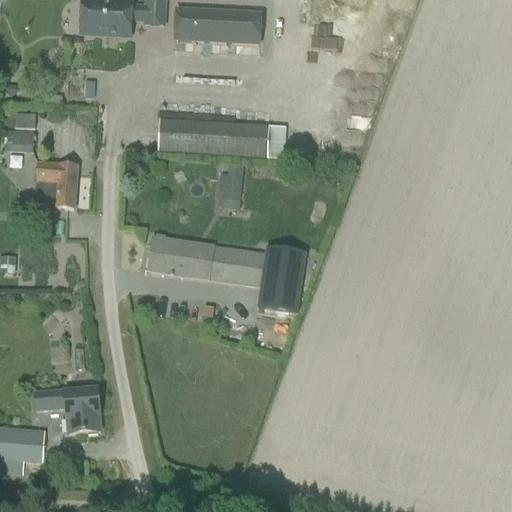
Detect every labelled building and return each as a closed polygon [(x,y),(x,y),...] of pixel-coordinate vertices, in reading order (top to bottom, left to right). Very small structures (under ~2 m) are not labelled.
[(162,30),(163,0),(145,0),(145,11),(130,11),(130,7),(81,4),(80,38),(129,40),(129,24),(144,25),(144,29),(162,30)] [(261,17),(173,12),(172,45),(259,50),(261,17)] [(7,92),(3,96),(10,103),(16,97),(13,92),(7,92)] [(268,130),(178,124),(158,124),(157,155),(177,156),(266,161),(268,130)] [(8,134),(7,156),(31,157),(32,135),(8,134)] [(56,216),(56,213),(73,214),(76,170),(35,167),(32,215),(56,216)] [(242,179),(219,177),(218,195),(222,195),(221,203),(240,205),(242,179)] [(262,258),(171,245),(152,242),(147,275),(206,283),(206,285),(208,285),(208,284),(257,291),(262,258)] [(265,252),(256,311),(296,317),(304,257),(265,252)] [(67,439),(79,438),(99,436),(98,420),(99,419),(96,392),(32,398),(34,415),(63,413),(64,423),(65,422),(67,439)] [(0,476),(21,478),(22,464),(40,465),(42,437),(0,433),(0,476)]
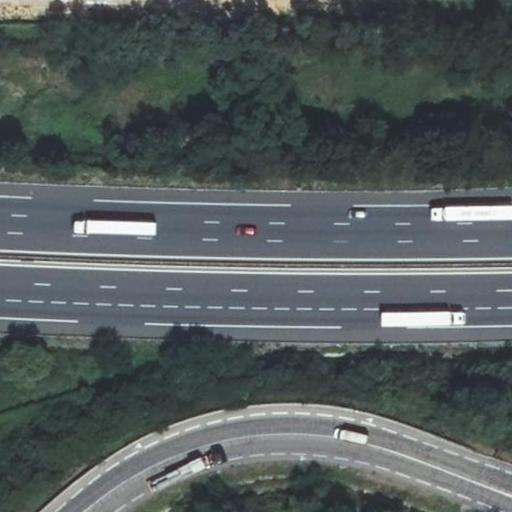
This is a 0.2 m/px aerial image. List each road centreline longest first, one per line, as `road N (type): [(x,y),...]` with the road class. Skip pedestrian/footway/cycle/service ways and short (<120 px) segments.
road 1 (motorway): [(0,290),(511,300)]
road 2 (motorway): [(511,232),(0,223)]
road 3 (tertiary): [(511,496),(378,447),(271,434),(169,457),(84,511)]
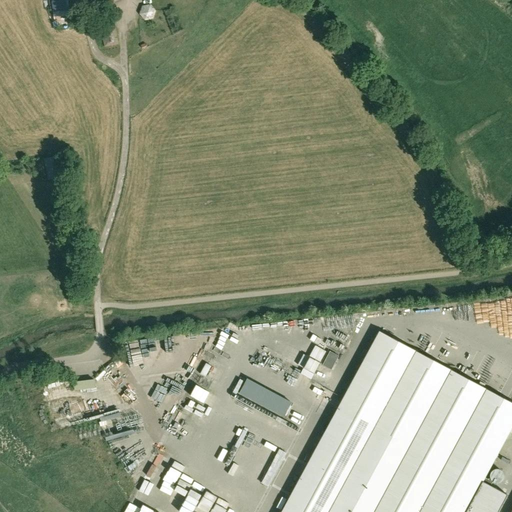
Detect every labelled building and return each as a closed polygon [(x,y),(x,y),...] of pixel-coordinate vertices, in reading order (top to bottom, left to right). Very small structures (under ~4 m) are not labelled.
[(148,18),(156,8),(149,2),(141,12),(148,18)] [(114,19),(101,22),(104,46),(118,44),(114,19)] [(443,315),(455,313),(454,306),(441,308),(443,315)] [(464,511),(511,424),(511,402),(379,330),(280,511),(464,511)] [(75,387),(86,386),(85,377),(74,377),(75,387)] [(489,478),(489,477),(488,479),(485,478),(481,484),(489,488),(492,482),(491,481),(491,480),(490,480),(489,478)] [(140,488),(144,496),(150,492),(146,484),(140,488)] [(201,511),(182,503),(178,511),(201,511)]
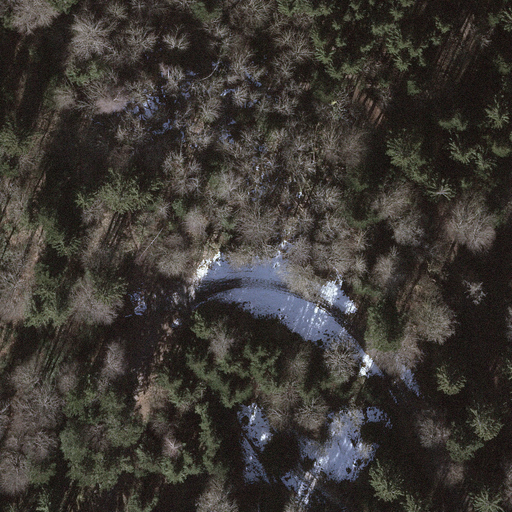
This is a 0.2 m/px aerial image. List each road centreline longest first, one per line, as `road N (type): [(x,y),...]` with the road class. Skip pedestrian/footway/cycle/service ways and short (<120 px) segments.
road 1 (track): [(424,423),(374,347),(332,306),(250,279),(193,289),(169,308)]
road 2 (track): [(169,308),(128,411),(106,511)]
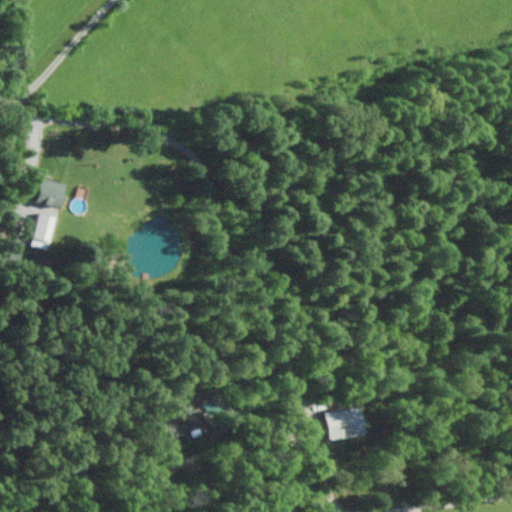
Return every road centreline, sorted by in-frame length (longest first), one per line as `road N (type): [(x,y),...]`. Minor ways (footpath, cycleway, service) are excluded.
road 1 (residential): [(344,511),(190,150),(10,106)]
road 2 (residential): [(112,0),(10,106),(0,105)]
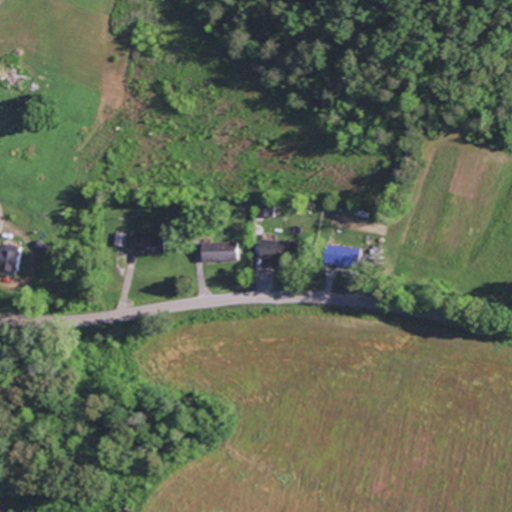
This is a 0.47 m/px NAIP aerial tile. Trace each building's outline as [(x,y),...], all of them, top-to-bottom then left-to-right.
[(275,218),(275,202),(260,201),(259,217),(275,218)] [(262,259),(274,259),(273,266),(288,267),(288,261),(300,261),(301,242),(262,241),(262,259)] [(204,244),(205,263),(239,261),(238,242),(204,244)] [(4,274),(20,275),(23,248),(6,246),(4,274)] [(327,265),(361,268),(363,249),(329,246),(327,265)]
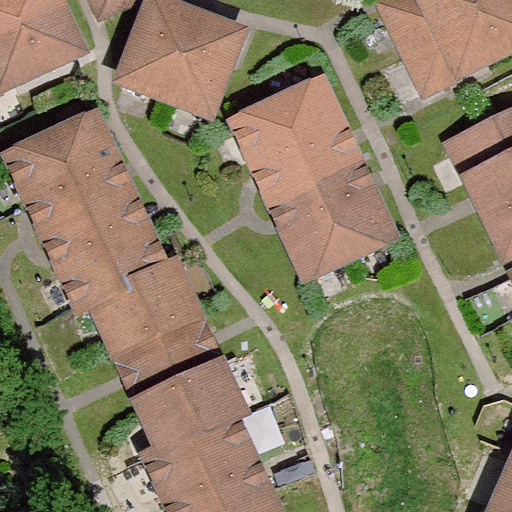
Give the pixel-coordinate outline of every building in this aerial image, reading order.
───
GOAL: Copy all of the entries above word for word, in the same order, leaving out the pictures.

RESULT FOR THIS TASK:
Detect every labelled building and return each as a closed polygon [(x,y),(x,y),...] of pixel-coordinate vertices, in reading order (top to bottom, left to right). Very small structures (under ~2 m) are not labelled.
[(162,30),(163,0),(145,0),(145,11),(130,11),(130,7),(81,4),(80,38),(129,40),(129,24),(144,25),(144,29),(162,30)] [(261,17),(173,12),(172,45),(259,50),(261,17)] [(7,92),(3,96),(10,103),(16,97),(13,92),(7,92)] [(268,130),(178,124),(158,124),(157,155),(177,156),(266,161),(268,130)] [(8,134),(7,156),(31,157),(32,135),(8,134)] [(56,216),(56,213),(73,214),(76,170),(35,167),(32,215),(56,216)] [(242,179),(219,177),(218,195),(222,195),(221,203),(240,205),(242,179)] [(262,258),(171,245),(152,242),(147,275),(206,283),(206,285),(208,285),(208,284),(257,291),(262,258)] [(265,252),(256,311),(296,317),(304,257),(265,252)] [(67,439),(79,438),(99,436),(98,420),(99,419),(96,392),(32,398),(34,415),(63,413),(64,423),(65,422),(67,439)] [(0,476),(21,478),(22,464),(40,465),(42,437),(0,433),(0,476)]
This is a 0.2 m/px aerial image. List each road centreline longest first, one per line, as `road N (type): [(x,y),...]` with the road class. Skip pedestrian/footway/cycle/service ways and short (<120 px) segments.
road 1 (motorway): [(0,290),(511,300)]
road 2 (motorway): [(511,232),(0,223)]
road 3 (tertiary): [(511,496),(378,447),(271,434),(169,457),(84,511)]
Detect every labelled building and return each as a closed polygon [(x,y),(x,y),...] of pixel-coordinate vertices, in reading order (top to bottom, left to right). Very small structures (under ~4 m) are not labelled.
[(148,18),(156,8),(149,2),(141,12),(148,18)] [(114,19),(101,22),(104,46),(118,44),(114,19)] [(443,315),(455,313),(454,306),(441,308),(443,315)] [(464,511),(511,424),(511,402),(379,330),(280,511),(464,511)] [(75,387),(86,386),(85,377),(74,377),(75,387)] [(489,478),(489,477),(488,479),(485,478),(481,484),(489,488),(492,482),(491,481),(491,480),(490,480),(489,478)] [(140,488),(144,496),(150,492),(146,484),(140,488)] [(201,511),(182,503),(178,511),(201,511)]
This is a 0.2 m/px aerial image. List each road centreline longest first, one per line, as `road N (type): [(x,y),...]` with the road class. Skip pedestrian/footway/cycle/service ways and short (<120 px) segments.
road 1 (track): [(424,423),(374,347),(332,306),(250,279),(193,289),(169,308)]
road 2 (track): [(169,308),(128,411),(106,511)]
Return every road centreline, sorted by in-frame length (longest first), one per line as `road N (type): [(x,y),...]`. Minor ways (footpath, cycleway, service) are excluded.
road 1 (residential): [(344,511),(190,150),(10,106)]
road 2 (residential): [(112,0),(10,106),(0,105)]
This is a 0.47 m/px NAIP aerial tile. Trace each building's outline as [(x,y),...], all of them, top-to-bottom then left-to-right.
[(275,218),(275,202),(260,201),(259,217),(275,218)] [(262,259),(274,259),(273,266),(288,267),(288,261),(300,261),(301,242),(262,241),(262,259)] [(204,244),(205,263),(239,261),(238,242),(204,244)] [(4,274),(20,275),(23,248),(6,246),(4,274)] [(327,265),(361,268),(363,249),(329,246),(327,265)]
Give the pixel-coordinate outline of every building in this aerial image, reading order.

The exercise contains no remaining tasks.